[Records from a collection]
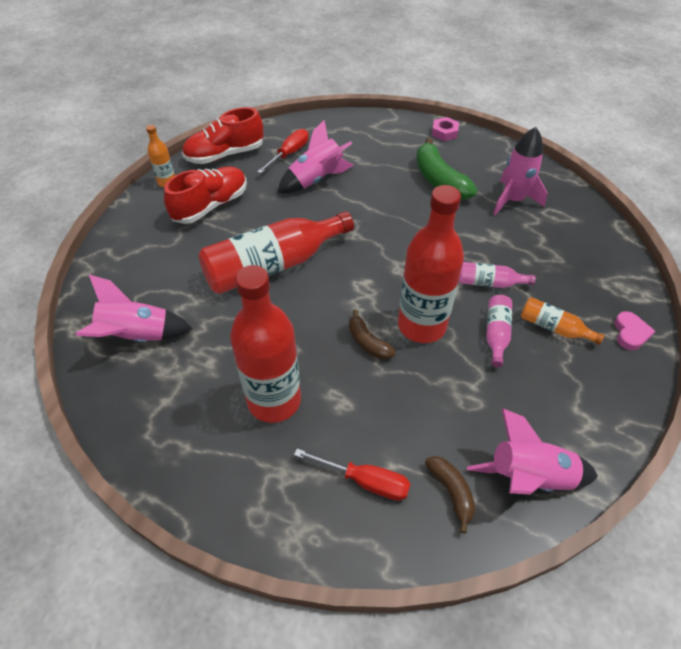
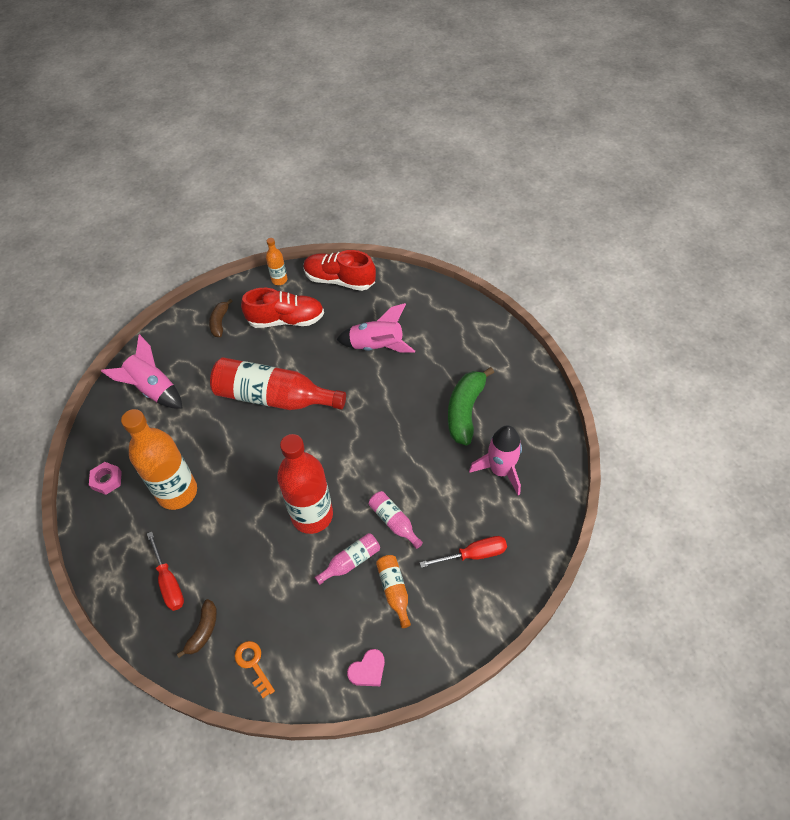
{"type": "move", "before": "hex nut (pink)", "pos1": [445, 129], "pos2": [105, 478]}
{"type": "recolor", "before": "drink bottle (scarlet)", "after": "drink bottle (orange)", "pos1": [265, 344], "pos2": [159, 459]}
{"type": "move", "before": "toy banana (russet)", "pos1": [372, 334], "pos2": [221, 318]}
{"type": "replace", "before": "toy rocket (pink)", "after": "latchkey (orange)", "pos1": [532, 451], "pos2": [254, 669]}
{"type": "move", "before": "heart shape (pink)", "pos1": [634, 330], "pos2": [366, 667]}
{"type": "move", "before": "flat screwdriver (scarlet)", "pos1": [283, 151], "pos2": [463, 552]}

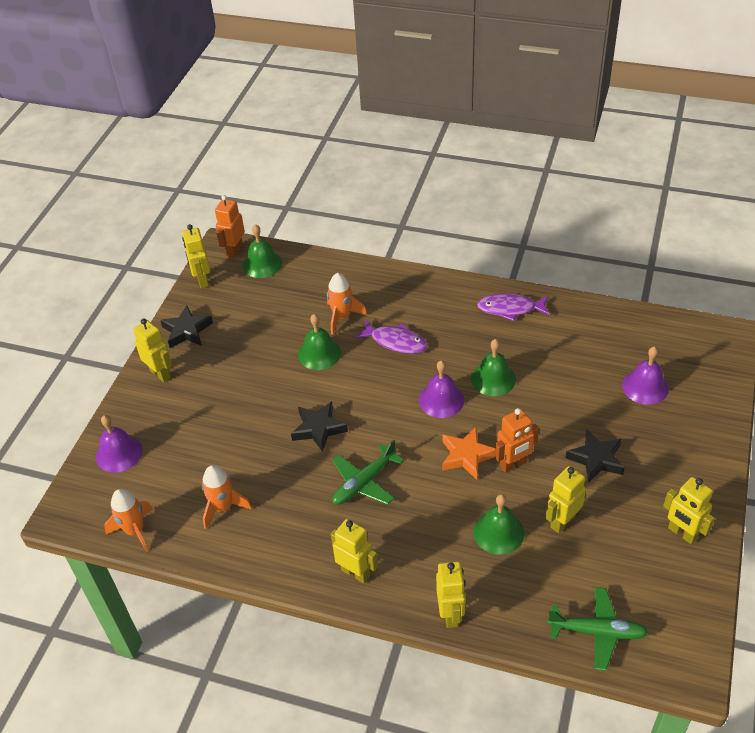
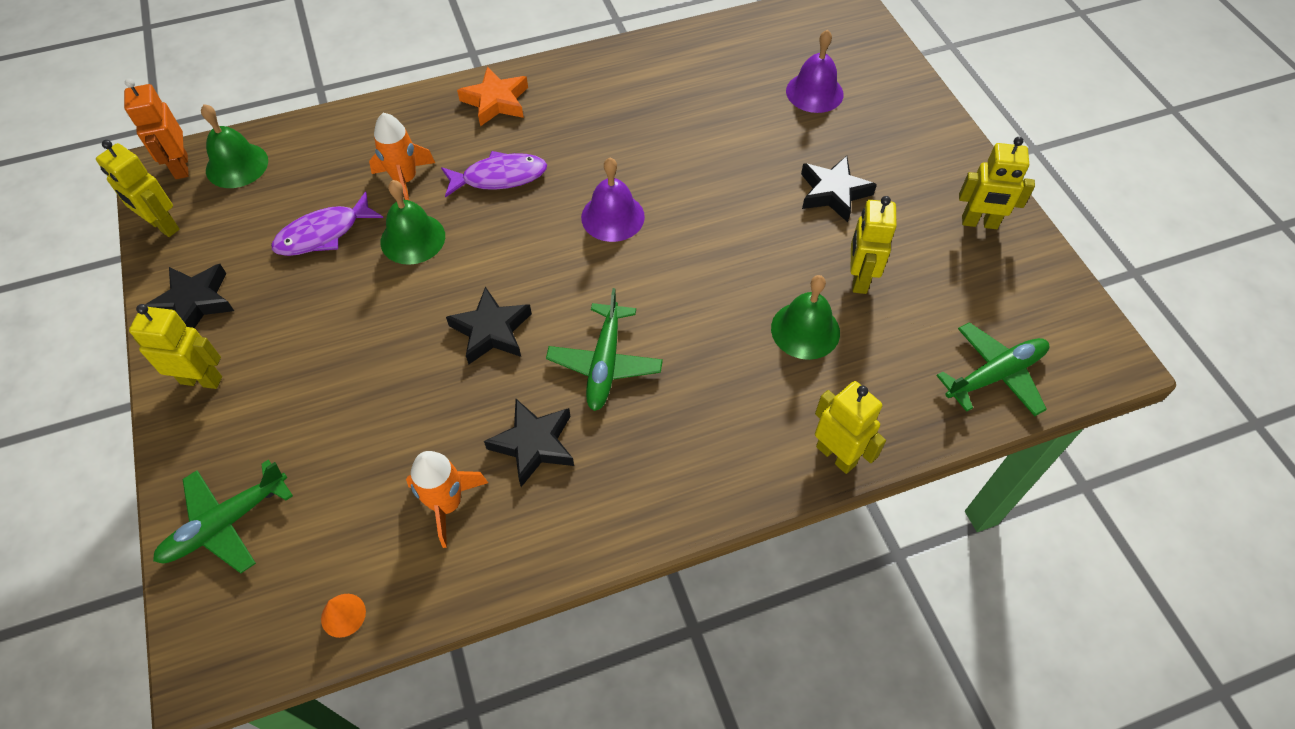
{"type": "replace", "before": "hand bell (purple)", "after": "plane (leaf-green)", "pos1": [119, 444], "pos2": [223, 516]}
{"type": "move", "before": "toy fish (purple)", "pos1": [513, 307], "pos2": [327, 224]}
{"type": "replace", "before": "toy rocket (orange)", "after": "cone (orange)", "pos1": [128, 520], "pos2": [343, 616]}
{"type": "move", "before": "star shape (orange)", "pos1": [468, 453], "pos2": [492, 96]}
{"type": "insert", "after": "star shape (jet-black)", "pos2": [529, 443]}
{"type": "delete", "before": "robot (yellow)", "pos1": [354, 551]}
{"type": "delete", "before": "hand bell (leaf-green)", "pos1": [493, 367]}
{"type": "delete", "before": "robot (orange)", "pos1": [516, 440]}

> _WORK ORDER_:
Reproduce each line of the records in which "pink" appears.

> _RESPONSE TO THIS TASK_:
{"type": "move", "before": "hex nut (pink)", "pos1": [445, 129], "pos2": [105, 478]}
{"type": "replace", "before": "toy rocket (pink)", "after": "latchkey (orange)", "pos1": [532, 451], "pos2": [254, 669]}
{"type": "move", "before": "heart shape (pink)", "pos1": [634, 330], "pos2": [366, 667]}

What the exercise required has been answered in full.